(Coordinate change listings)
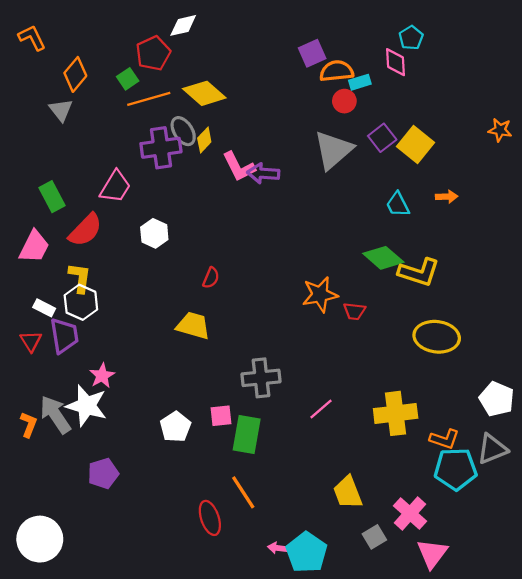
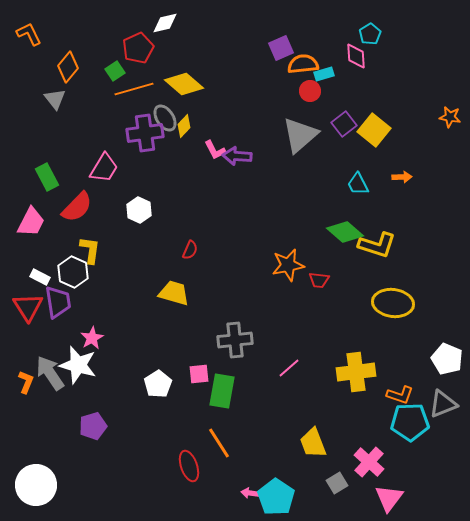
pink L-shape: (239, 167) -> (215, 150), size x0.7
yellow L-shape: (80, 278) -> (90, 250), moved
red triangle: (31, 341) -> (28, 307), size x1.5

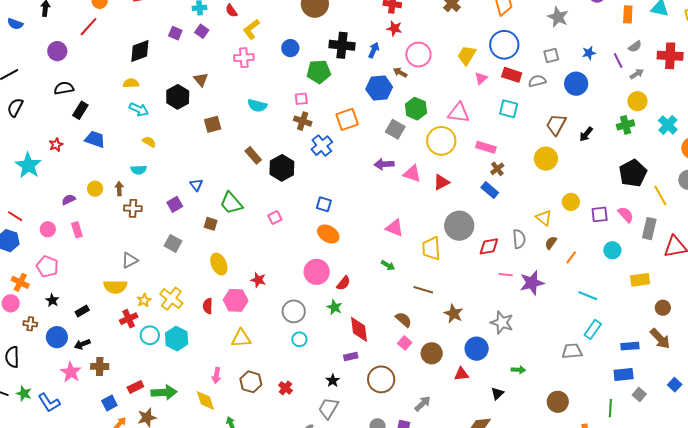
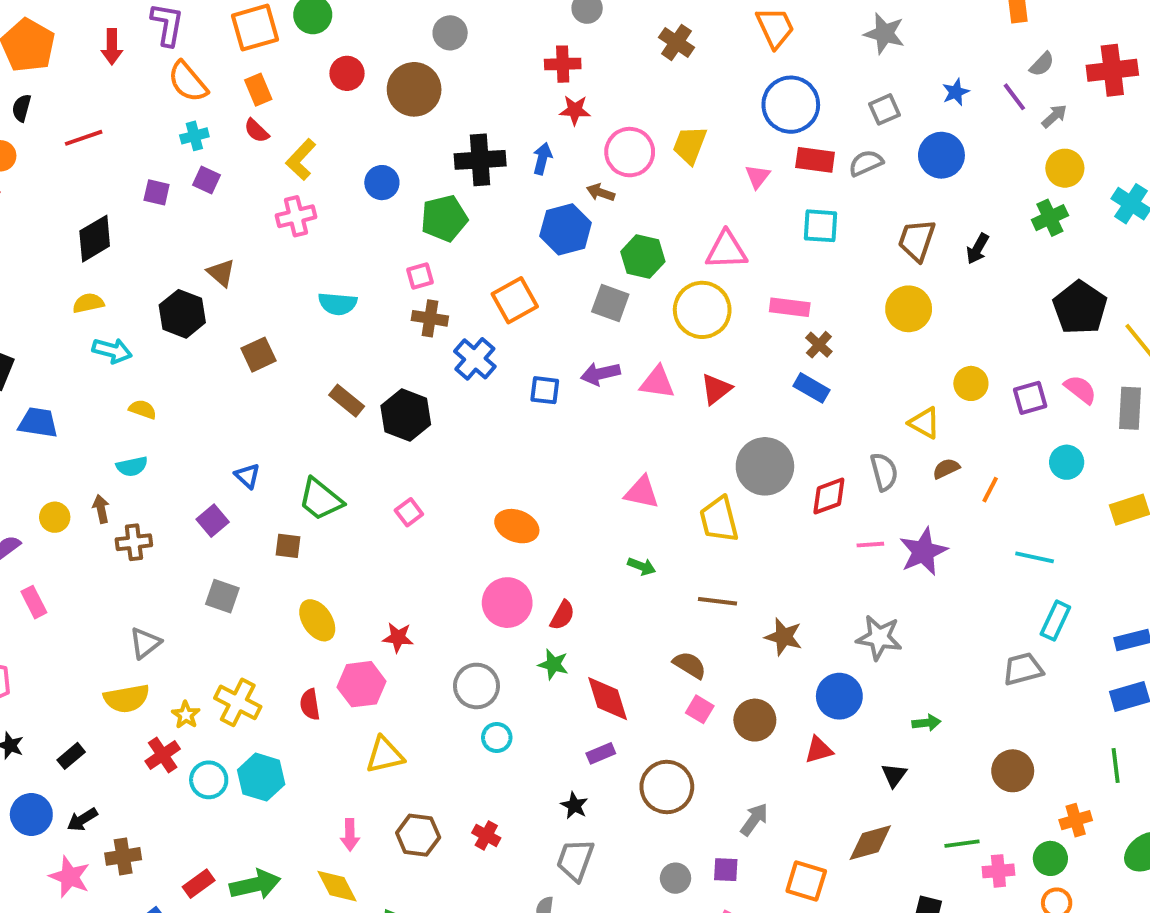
yellow trapezoid: (467, 55) -> (690, 145), moved
blue square: (324, 204) -> (545, 390), moved
brown semicircle: (551, 243) -> (946, 469), turned 40

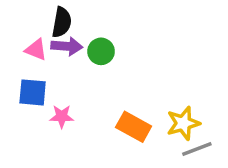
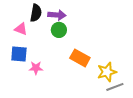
purple arrow: (67, 46) -> (57, 15), moved
orange rectangle: (134, 127) -> (80, 58), moved

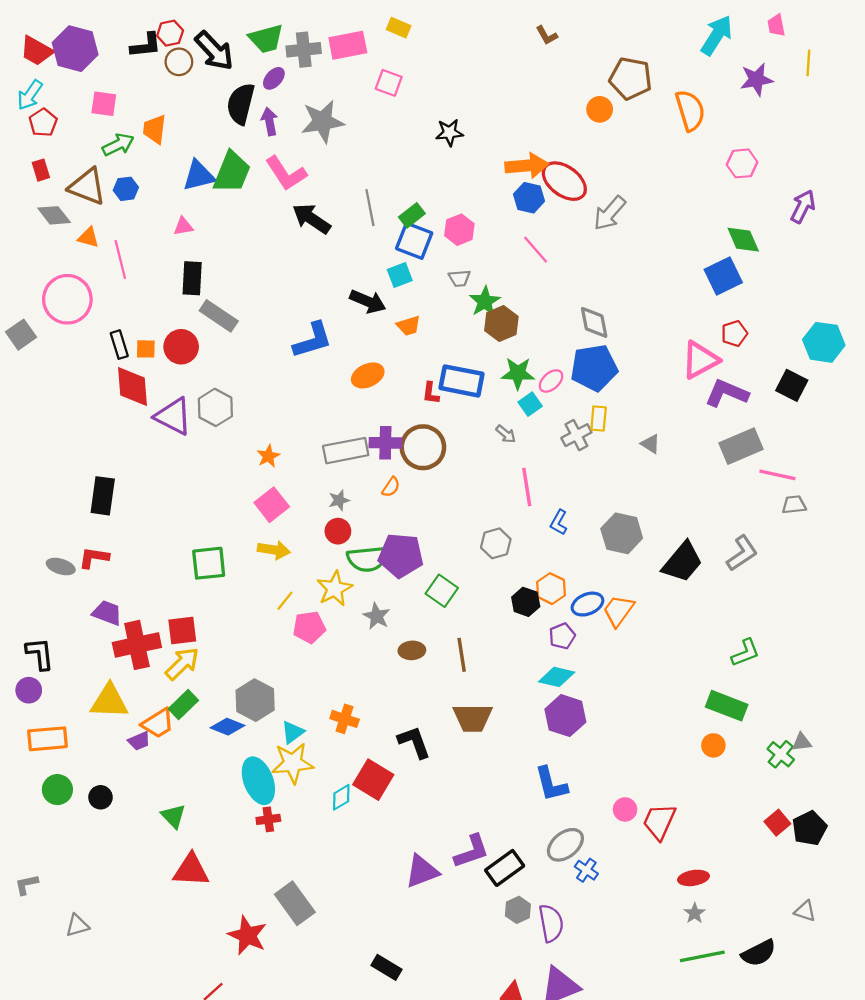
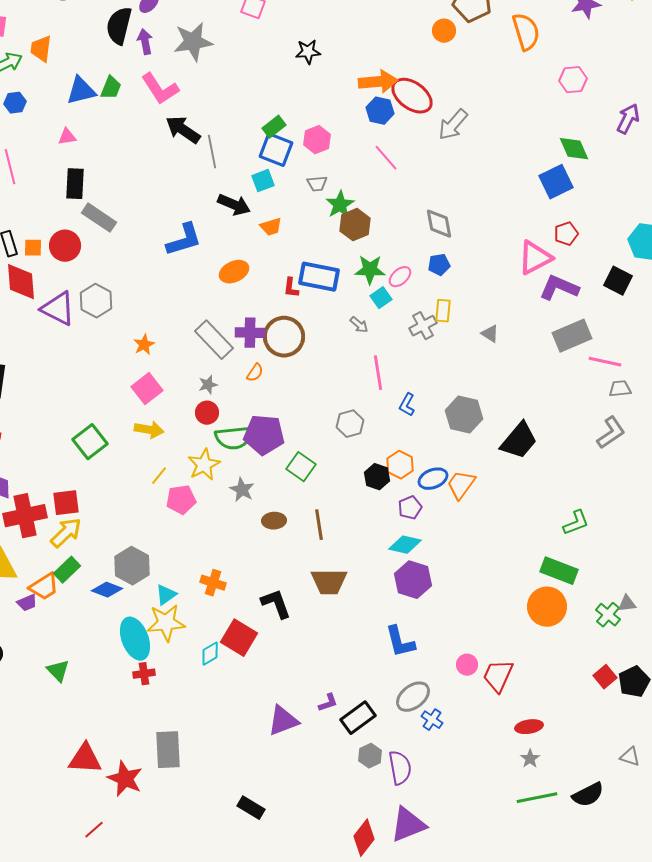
green trapezoid: (232, 172) -> (111, 88), size x0.6
gray line: (370, 208) -> (212, 152), moved
blue pentagon: (594, 368) -> (439, 265), size x0.5
gray rectangle: (346, 451) -> (214, 340), turned 57
gray L-shape: (742, 553) -> (611, 433), moved
green square: (209, 563) -> (90, 442), turned -32
orange circle: (713, 745) -> (547, 607), size x1.8
purple L-shape: (472, 851) -> (328, 703), size x0.6
red triangle: (191, 870) -> (85, 759), moved
gray rectangle: (295, 903) -> (168, 750), turned 33

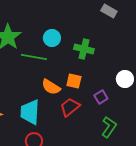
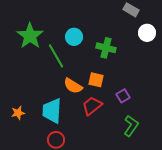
green line: (34, 57) -> (56, 56), turned 50
white circle: (125, 79) -> (147, 33), moved

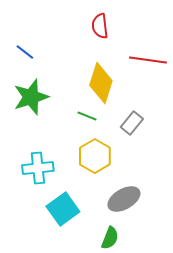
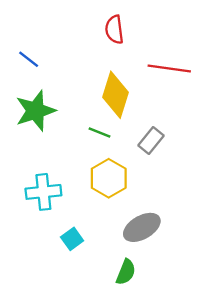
cyan square: (63, 209) -> (72, 239), size x0.6

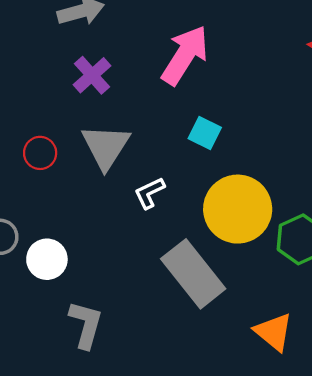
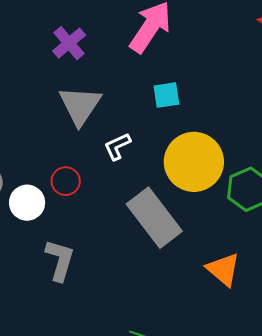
cyan square: (205, 133) -> (166, 95), turned -36
red circle: (40, 153) -> (66, 181), moved

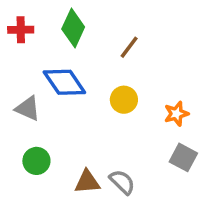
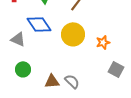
yellow circle: (124, 100) -> (73, 34), size x1.5
gray square: (183, 157) -> (116, 69), moved

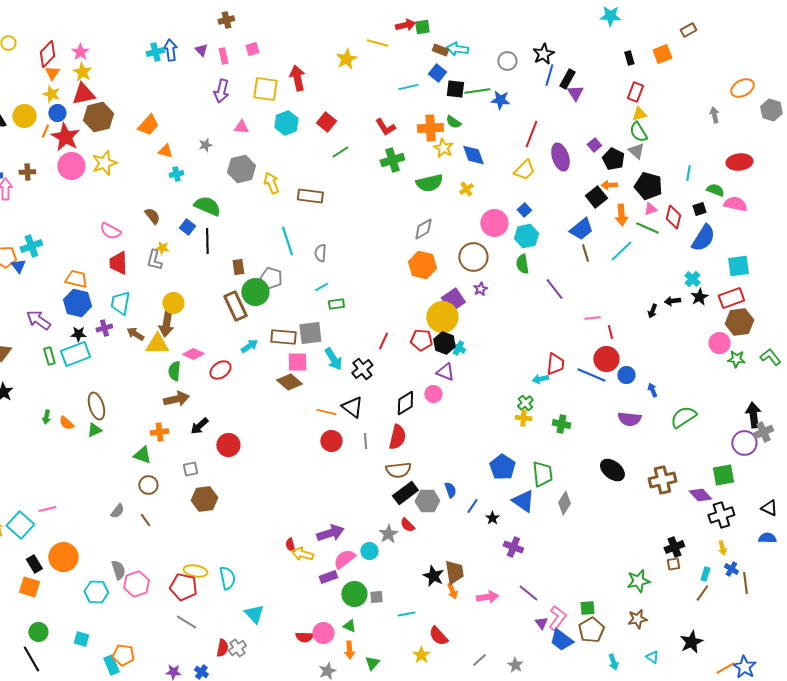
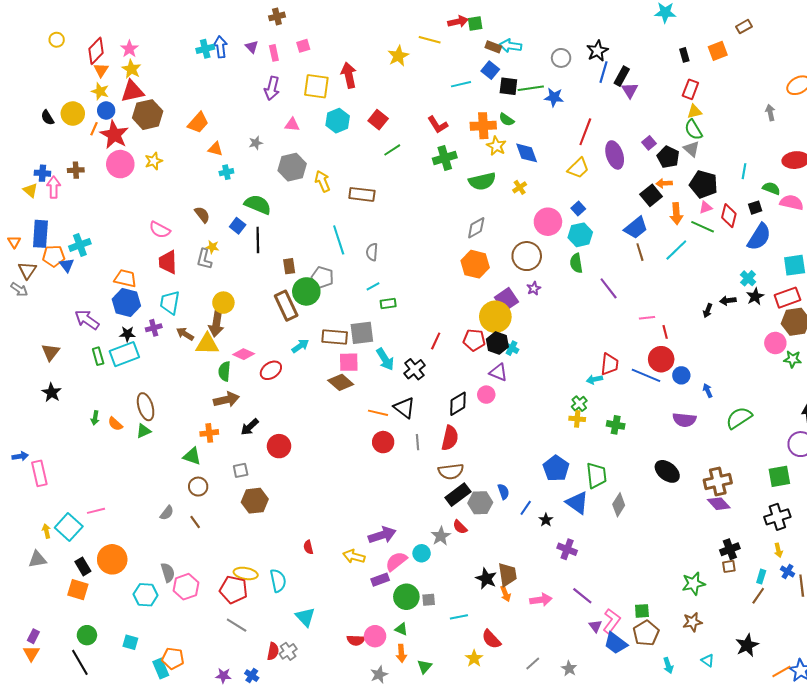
yellow star: (104, 163) -> (154, 161), size x0.7
purple diamond: (700, 495) -> (719, 504), moved
red semicircle: (290, 545) -> (308, 547), moved

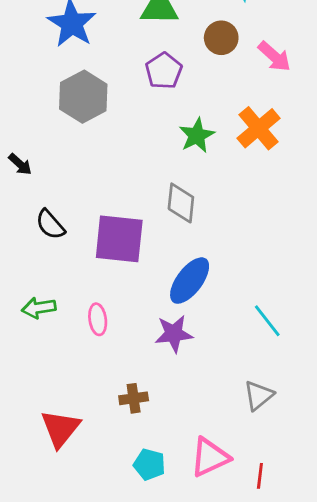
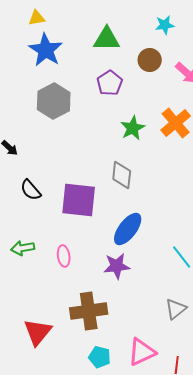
brown cross: (134, 398) -> (89, 311), size x1.8

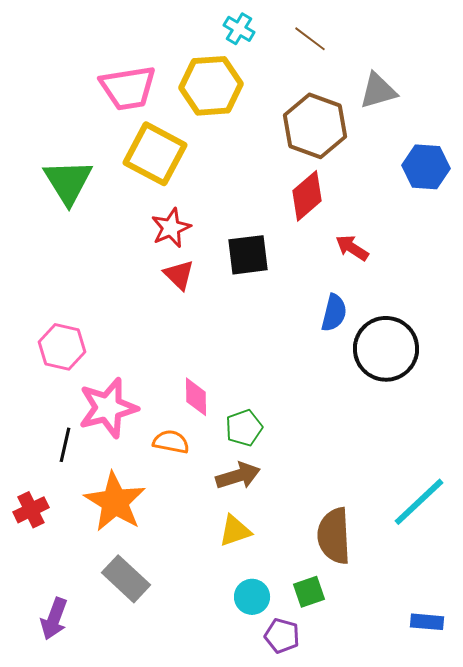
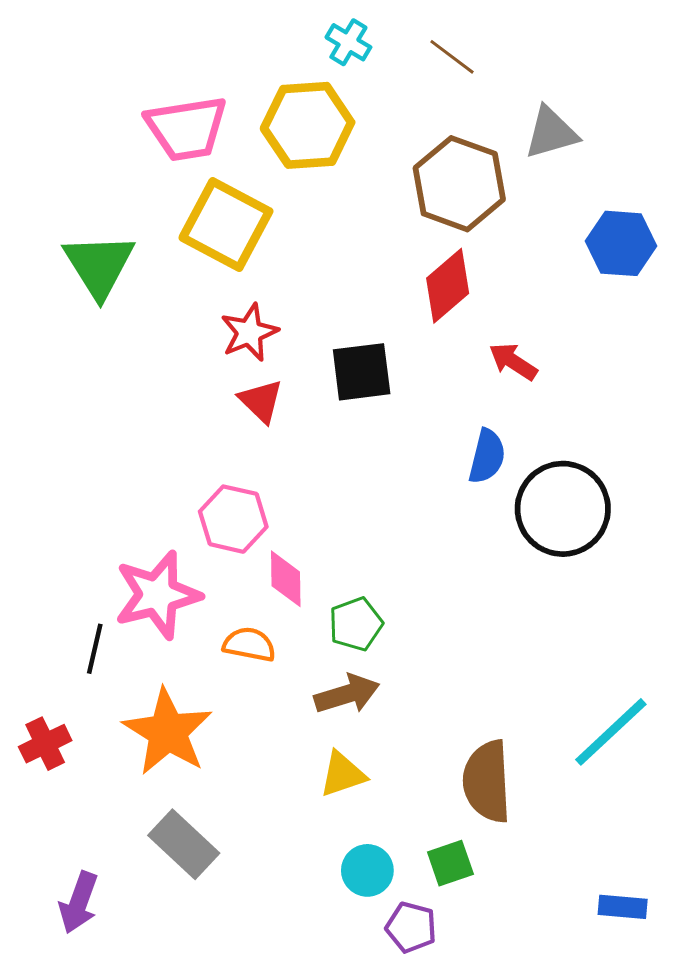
pink hexagon: (62, 347) -> (233, 519), moved

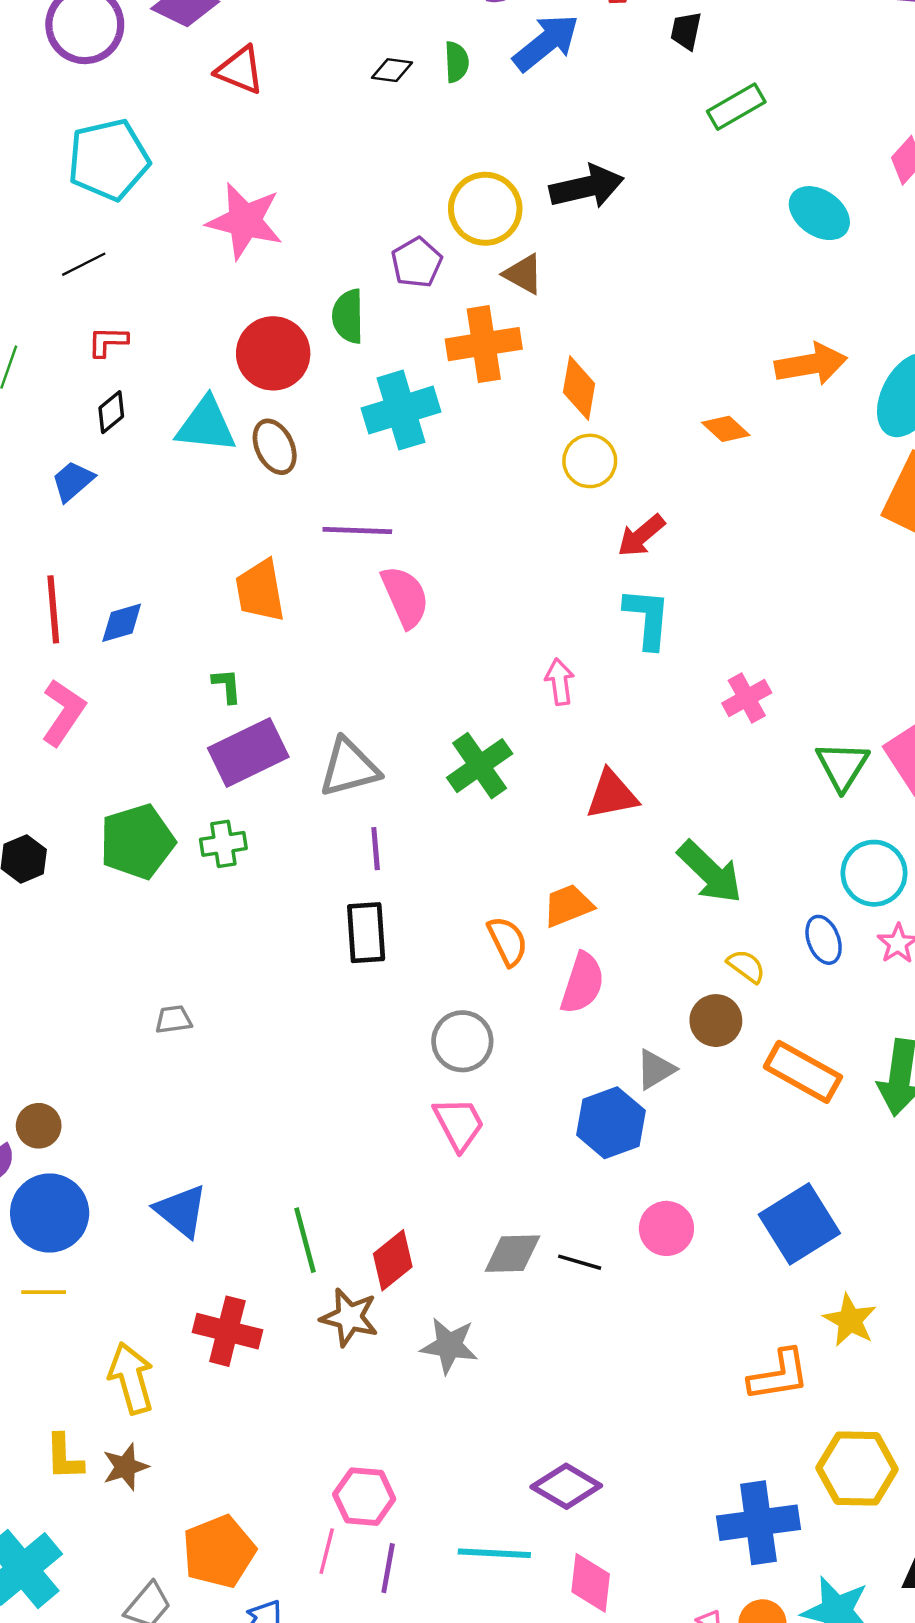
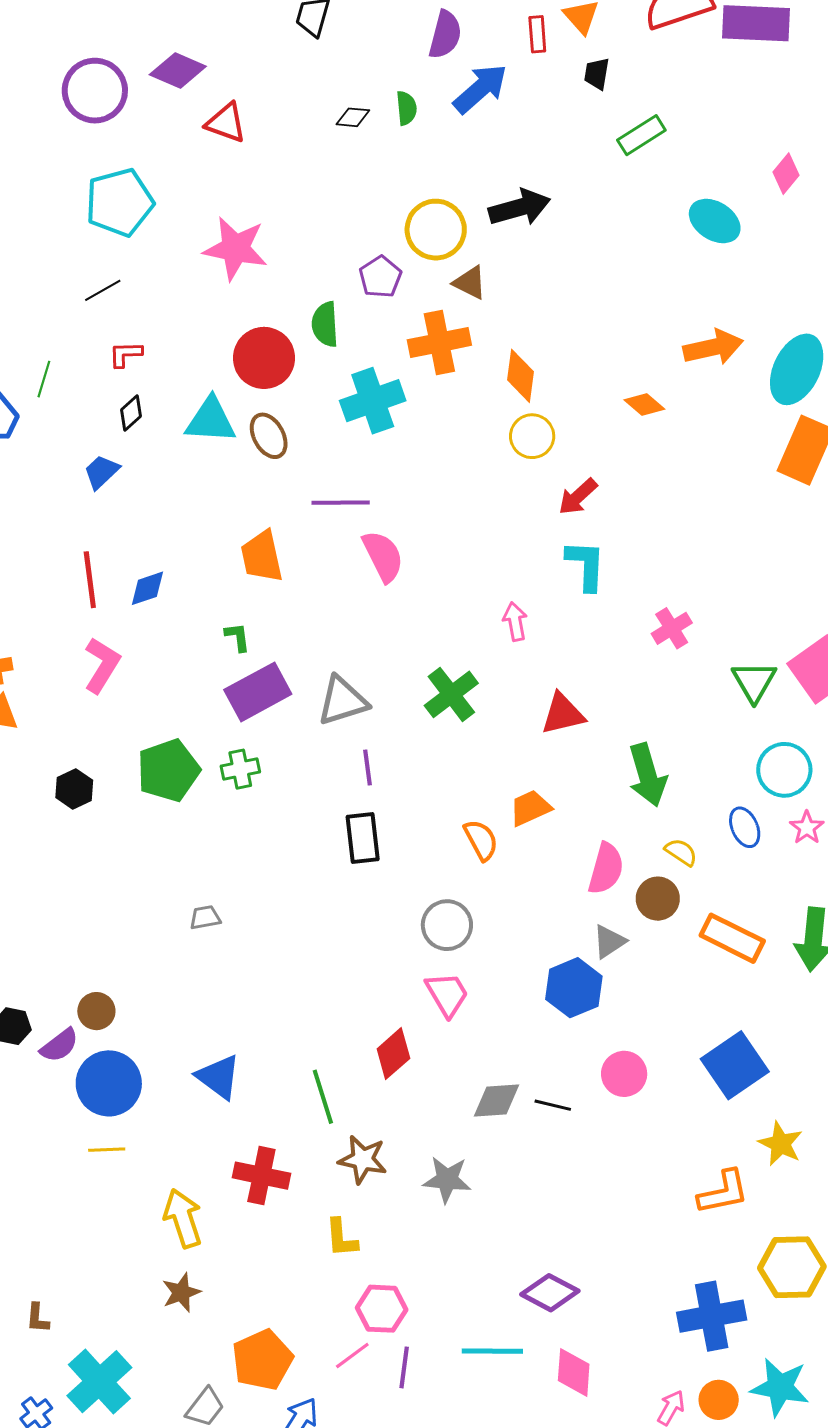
green arrow: (710, 872) -> (647, 775), turned 32
pink semicircle: (582, 983) -> (606, 869), moved
red diamond: (393, 1260) -> (393, 1054), moved
yellow L-shape: (64, 1457) -> (341, 1238), moved
pink line: (327, 1551) -> (352, 1355), turned 42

BRIEF: For every line above with the word "pink" in it, make a copy.

RESULT BELOW:
pink L-shape: (239, 167) -> (215, 150), size x0.7
pink hexagon: (62, 347) -> (233, 519), moved
pink semicircle: (582, 983) -> (606, 869), moved
pink line: (327, 1551) -> (352, 1355), turned 42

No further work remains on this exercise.